***** Dataset
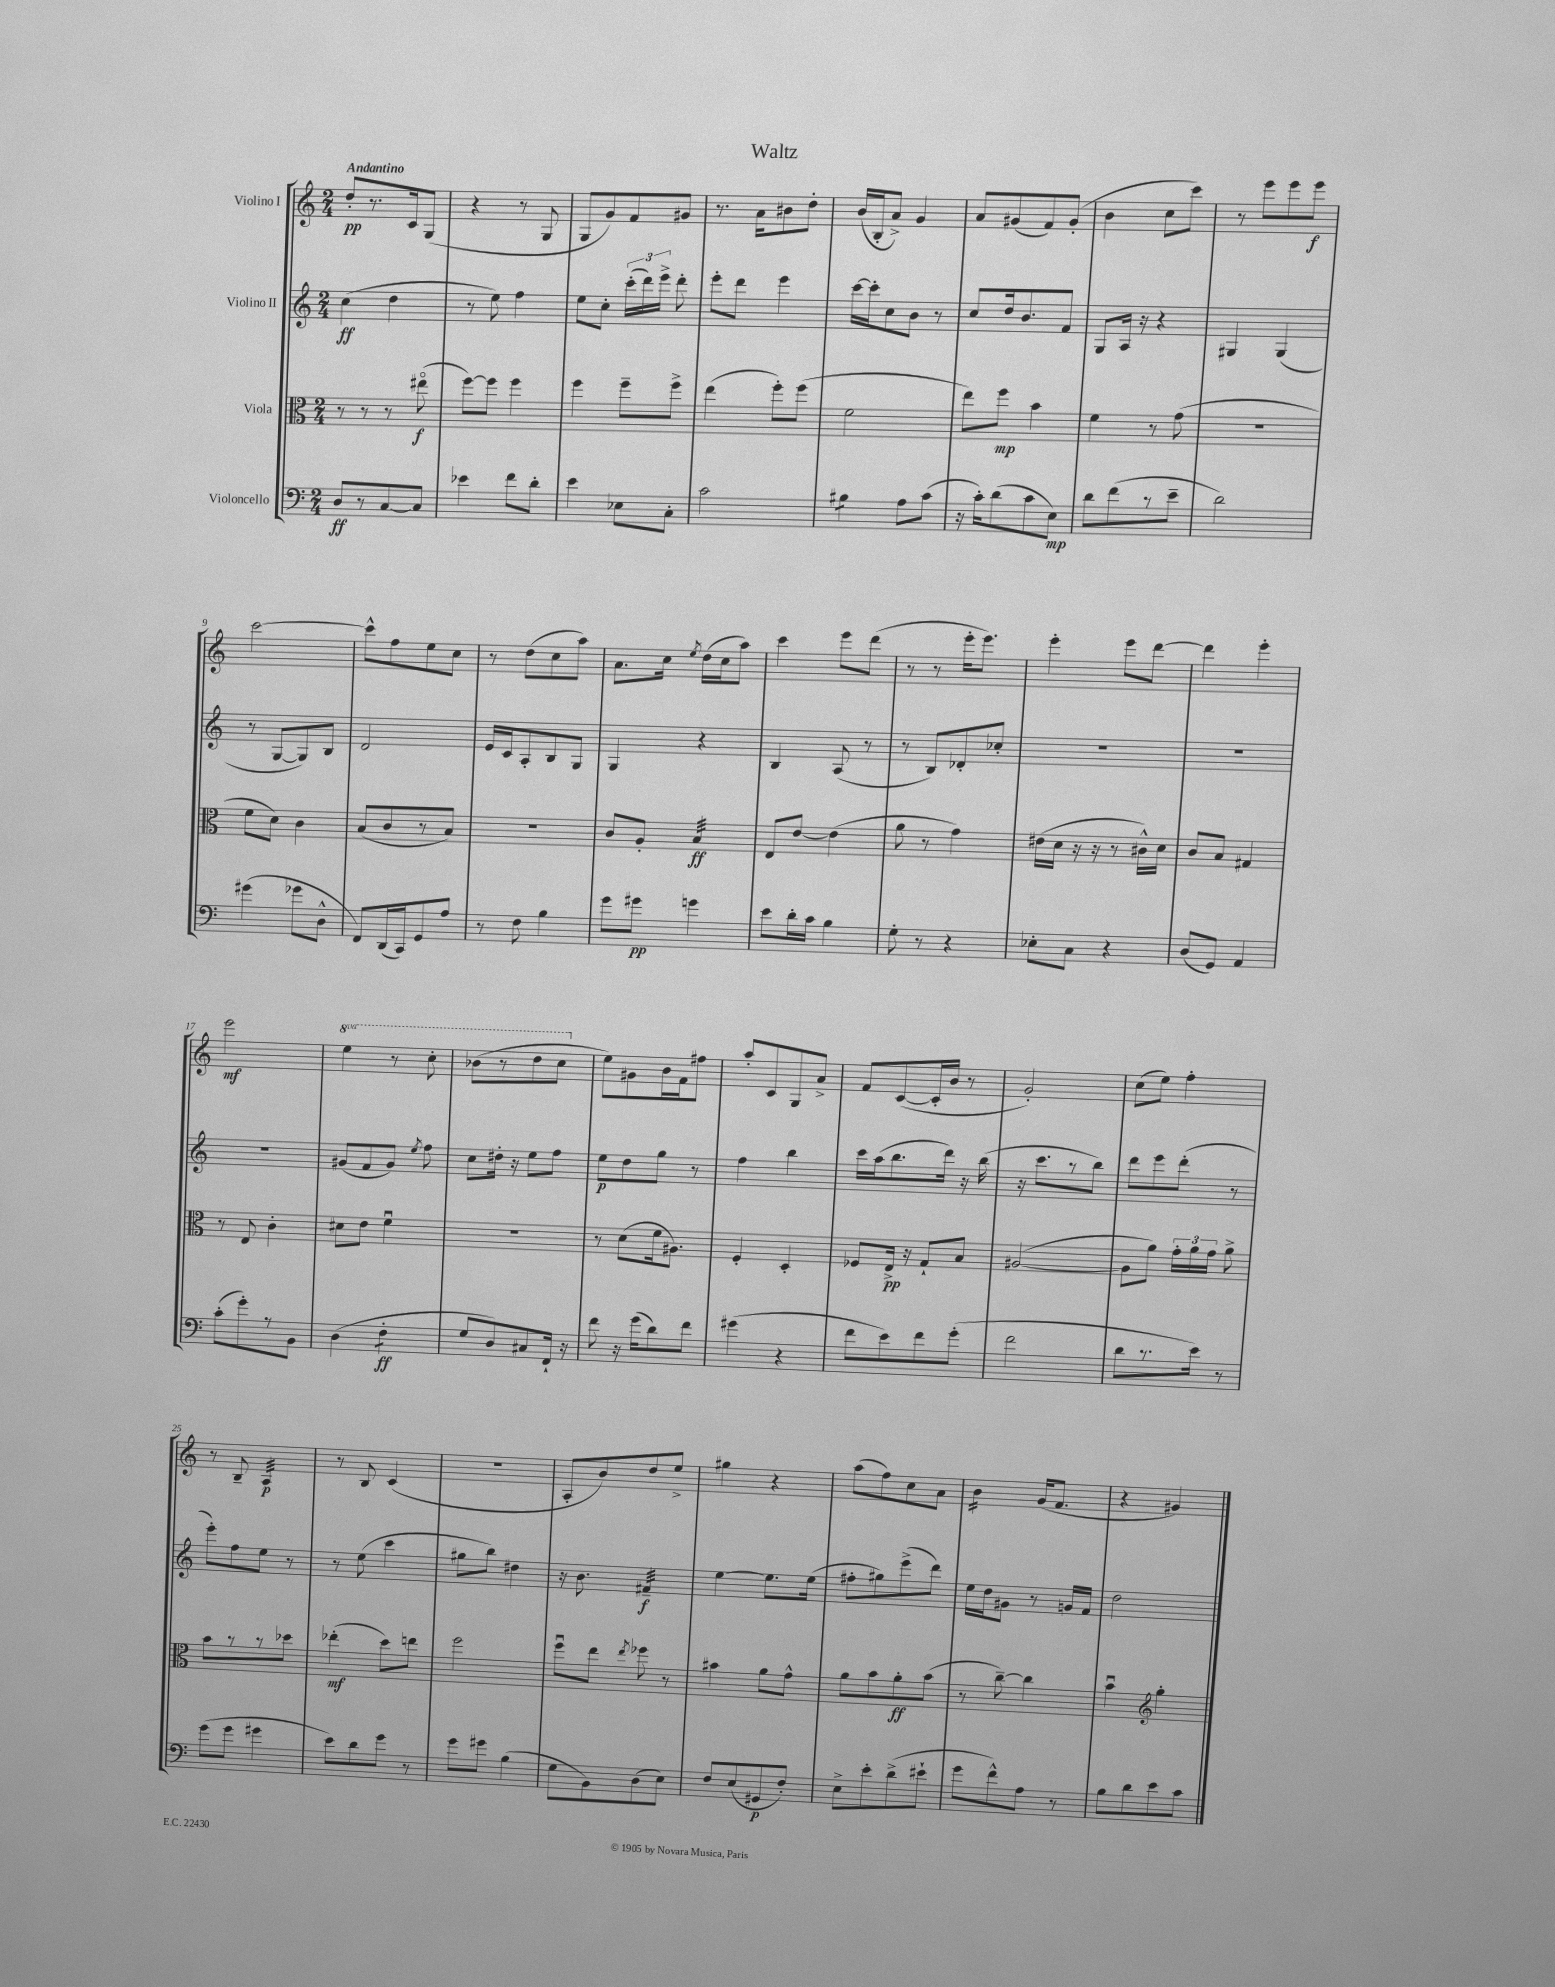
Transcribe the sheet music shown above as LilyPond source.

\header { title = "Waltz" }
<<
\new StaffGroup <<
\new Staff = "s0" \with { instrumentName = "Violino I" } {
    \clef treble \key c \major \numericTimeSignature \time 2/4 \set Staff.ottavationMarkups = #ottavation-simple-ordinals \tempo "Andantino"
    \autoBeamOff d''8[-.\pp r8. c'16 g8]( |
    r4 r8 g8 |
    g8[ g'8) f'8 gis'8] |
    r8. a'16[ bis'8 d''8]-. |
    b'16[( b16-. a'8]->) g'4 |
    a'8[ gis'8( f'8) gis'8]-.( |
    b'4 c''8[ c'''8]) |
    r8 e'''8[ e'''8 e'''8]\f |
    c'''2~ |
    c'''8[-^ f''8 e''8 c''8] |
    r8 d''8[( c''8 a''8]) |
    a'8.[ c''16] \acciaccatura { e''8 } d''16[( c''16 a''8]) |
    c'''4 e'''8[ d'''8]( |
    r8 r8 e'''16[-. e'''8.]) |
    e'''4-. e'''8[ d'''8]~ |
    d'''4 e'''4-. |
    e'''2\mf |
    \ottava #1 e'''4 r8 c'''8-. |
    bes''8[( r8 d'''8 c'''8] \ottava #0 |
    e''8[) gis'8 b'16 f'16 fis''8] |
    a''8[-. c'8 g8 a'8]-> |
    f'8[ c'8~( c'16-. b'16] r8 |
    g'2-.) |
    c''8[( e''8]) f''4-. |
    r8 b8-- a4:32\p |
    r8 b8 c'4( |
    r2 |
    a8[-. b'8) d''8 e''8]-> |
    gis''4 r4 |
    a''8[( f''8) c''8 a'8] |
    b'4:16 g'16[( f'8.] |
    r4 gis'4) \bar "|." |
}
\new Staff = "s1" \with { instrumentName = "Violino II" } {
    \clef treble \key c \major \numericTimeSignature \time 2/4
    \autoBeamOff c''4\ff( d''4 |
    r8 e''8) f''4 |
    e''8[ c''8]-. \tuplet 3/2 { c'''16[-.( d'''16) e'''16]-> } d'''8-. |
    e'''8[-. d'''8] e'''4 |
    c'''16[~ c'''16-. c''8 b'8] r8 |
    c''8[ d''16 b'8. f'8] |
    g8[ a16] r16 r4 |
    gis4 gis4( |
    r8 g8[~ g8) b8] |
    d'2 |
    e'16[ c'16 a8-. b8 g8] |
    g4 r4 |
    b4 a8( r8 |
    r8 b8[) des'8-. ces''8]-. |
    R2 |
    R2 |
    R2 |
    gis'8[( f'8 gis'8]) \acciaccatura { e''8 } f''8 |
    c''8[ dis''16]-. r16 e''8[ f''8] |
    e''8[\p d''8 g''8] r8 |
    f''4 b''4 |
    c'''16[ a''16( b''8. d'''16]) r16 b''16( |
    r16 c'''8.[ r8 b''8]) |
    d'''8[ e'''8 d'''8]-.( r8 |
    e'''8[-.) f''8 e''8] r8 |
    r8 e''8( c'''4 |
    gis''8[ b''8]) dis''4 |
    r16 b'8. fis'4:32--\f |
    e''4~ e''8.[ e''16]( |
    fis''8[-. gis''8) e'''8->( d'''8]) |
    e''16[ d''16 gis'8] r8 g'16[ f'16] |
    d''2 \bar "|." |
}
\new Staff = "s2" \with { instrumentName = "Viola" } {
    \clef alto \key c \major \numericTimeSignature \time 2/4
    \autoBeamOff r8 r8 r8 eis''8\flageolet\f( |
    f''8[~) f''8] f''4 |
    f''4 f''8[-- f''8]-> |
    e''4( f''8[-.) f''8]( |
    f'2 |
    e''8[) f''8]\mp b'4 |
    f'4 r8 g'8( |
    r2 |
    f'8[ d'8]) c'4 |
    b8[( c'8 r8 b8]) |
    R2 |
    c'8[ a8]-. b4:32\ff |
    e8[ e'8]~ e'4( |
    a'8 r8 g'4) |
    eis'16[( d'16] r16 r16 r8 cis'16[-^) d'16] |
    c'8[ b8] gis4 |
    r8 e8 c'4-. |
    dis'8[ e'8] f'4\downbow |
    r2 |
    r8 d'8[( f'16 ais8.]) |
    f4-. d4-. |
    fes8[ e16]->\pp r16 g8[-! b8] |
    ais2~( |
    ais8[ a'8]) \tuplet 3/2 { g'16[-. a'16 g'16] } a'8-> |
    b'8[ r8 r8 des''8] |
    ees''4-.\mf( d''8[) e''8] |
    f''2 |
    f''8[\downbow e''8] \acciaccatura { e''8 } fes''8 r8 |
    bis'4 a'8[ g'8]-^ |
    a'8[ b'8 a'8-.\ff b'8]( |
    r8 c''8~--) c''4 |
    b'4\downbow \clef treble g''4-. \bar "|." |
}
\new Staff = "s3" \with { instrumentName = "Violoncello" } {
    \clef bass \key c \major \numericTimeSignature \time 2/4
    \autoBeamOff d8[\ff r8 c8~ c8] |
    ees'4 f'8[ d'8]-. |
    e'4 ees8[ c8]-. |
    c'2 |
    bis4:8 a8[ c'8]( |
    r16 c'16[-.) d'8( c'8 e8]\mp) |
    d'8[ f'8( r8 e'8]-- |
    d'2) |
    gis'4( ges'8[ d8]-^ |
    f,8[) d,16( c,16) g,8 a8] |
    r8 f8 b4 |
    g'8[ gis'8]\pp g'4 |
    e'8[ d'16-. c'16] b4 |
    g8-. r8 r4 |
    ees8[-. c8] r4 |
    d8[( g,8]) a,4 |
    c'8[-.( g'8-.) r8 b,8] |
    d4( f4:8-.\ff |
    g8[ d8) cis8 f,16]-! r16 |
    f'8 r16 g'16[( d'8) f'8] |
    gis'4( r4 |
    f'8[ e'8) f'8 g'8]-.( |
    f'2 |
    d'8[ r8. e'16]) r8 |
    g'8[( g'8] gis'4 |
    e'8[) d'8 g'8] r8 |
    g'8[ gis'8] b4( |
    g8[ b,8) d8( e8]) |
    f8[ e8( gis,8\p f8]-.) |
    e8[-> e'8-. d'8->( eis'8]-! |
    g'8[ f'8-^) a8] r8 |
    b8[ d'8 e'8 c'8] \bar "|." |
}
>>
>>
**********
__Stated exercise__. Count the lines in the data above that contain the string "with", treating uppercase and lowercase as different. Give only the number.

__Task answer__. 4